■ What you are asked to do:
Your answer should consist of the listing, repeated exactly.

■ Source records:
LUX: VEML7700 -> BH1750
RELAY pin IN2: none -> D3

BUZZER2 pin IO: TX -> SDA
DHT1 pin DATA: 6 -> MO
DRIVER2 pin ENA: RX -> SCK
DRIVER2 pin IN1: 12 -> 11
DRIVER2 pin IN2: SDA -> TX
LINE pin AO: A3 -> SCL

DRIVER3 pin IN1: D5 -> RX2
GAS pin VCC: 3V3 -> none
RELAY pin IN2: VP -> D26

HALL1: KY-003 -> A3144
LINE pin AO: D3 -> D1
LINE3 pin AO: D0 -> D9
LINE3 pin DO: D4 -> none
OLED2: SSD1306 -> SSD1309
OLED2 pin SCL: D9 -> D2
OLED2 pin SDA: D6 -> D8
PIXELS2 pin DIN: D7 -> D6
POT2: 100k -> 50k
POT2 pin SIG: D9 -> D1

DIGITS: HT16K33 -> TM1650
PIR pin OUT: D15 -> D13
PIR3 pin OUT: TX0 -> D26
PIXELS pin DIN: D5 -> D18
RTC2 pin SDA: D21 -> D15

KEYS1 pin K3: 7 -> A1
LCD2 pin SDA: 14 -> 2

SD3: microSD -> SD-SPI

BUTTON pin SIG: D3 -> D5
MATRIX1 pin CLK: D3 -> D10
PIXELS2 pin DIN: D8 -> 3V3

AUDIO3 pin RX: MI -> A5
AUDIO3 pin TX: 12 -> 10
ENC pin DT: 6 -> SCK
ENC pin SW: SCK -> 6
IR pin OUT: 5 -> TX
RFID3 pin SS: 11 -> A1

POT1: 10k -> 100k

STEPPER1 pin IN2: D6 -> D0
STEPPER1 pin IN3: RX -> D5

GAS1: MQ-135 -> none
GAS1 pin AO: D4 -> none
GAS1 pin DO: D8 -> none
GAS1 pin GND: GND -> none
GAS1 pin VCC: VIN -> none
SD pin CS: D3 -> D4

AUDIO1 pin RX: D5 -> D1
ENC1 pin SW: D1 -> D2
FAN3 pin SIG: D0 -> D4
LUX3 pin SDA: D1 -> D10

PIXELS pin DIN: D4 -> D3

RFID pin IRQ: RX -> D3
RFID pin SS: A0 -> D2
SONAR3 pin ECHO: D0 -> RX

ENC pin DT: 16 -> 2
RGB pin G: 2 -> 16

■ Your solution:
LUX: VEML7700 -> BH1750
RELAY pin IN2: none -> D3

BUZZER2 pin IO: TX -> SDA
DHT1 pin DATA: 6 -> MO
DRIVER2 pin ENA: RX -> SCK
DRIVER2 pin IN1: 12 -> 11
DRIVER2 pin IN2: SDA -> TX
LINE pin AO: A3 -> SCL

DRIVER3 pin IN1: D5 -> RX2
GAS pin VCC: 3V3 -> none
RELAY pin IN2: VP -> D26

HALL1: KY-003 -> A3144
LINE pin AO: D3 -> D1
LINE3 pin AO: D0 -> D9
LINE3 pin DO: D4 -> none
OLED2: SSD1306 -> SSD1309
OLED2 pin SCL: D9 -> D2
OLED2 pin SDA: D6 -> D8
PIXELS2 pin DIN: D7 -> D6
POT2: 100k -> 50k
POT2 pin SIG: D9 -> D1

DIGITS: HT16K33 -> TM1650
PIR pin OUT: D15 -> D13
PIR3 pin OUT: TX0 -> D26
PIXELS pin DIN: D5 -> D18
RTC2 pin SDA: D21 -> D15

KEYS1 pin K3: 7 -> A1
LCD2 pin SDA: 14 -> 2

SD3: microSD -> SD-SPI

BUTTON pin SIG: D3 -> D5
MATRIX1 pin CLK: D3 -> D10
PIXELS2 pin DIN: D8 -> 3V3

AUDIO3 pin RX: MI -> A5
AUDIO3 pin TX: 12 -> 10
ENC pin DT: 6 -> SCK
ENC pin SW: SCK -> 6
IR pin OUT: 5 -> TX
RFID3 pin SS: 11 -> A1

POT1: 10k -> 100k

STEPPER1 pin IN2: D6 -> D0
STEPPER1 pin IN3: RX -> D5

GAS1: MQ-135 -> none
GAS1 pin AO: D4 -> none
GAS1 pin DO: D8 -> none
GAS1 pin GND: GND -> none
GAS1 pin VCC: VIN -> none
SD pin CS: D3 -> D4

AUDIO1 pin RX: D5 -> D1
ENC1 pin SW: D1 -> D2
FAN3 pin SIG: D0 -> D4
LUX3 pin SDA: D1 -> D10

PIXELS pin DIN: D4 -> D3

RFID pin IRQ: RX -> D3
RFID pin SS: A0 -> D2
SONAR3 pin ECHO: D0 -> RX

ENC pin DT: 16 -> 2
RGB pin G: 2 -> 16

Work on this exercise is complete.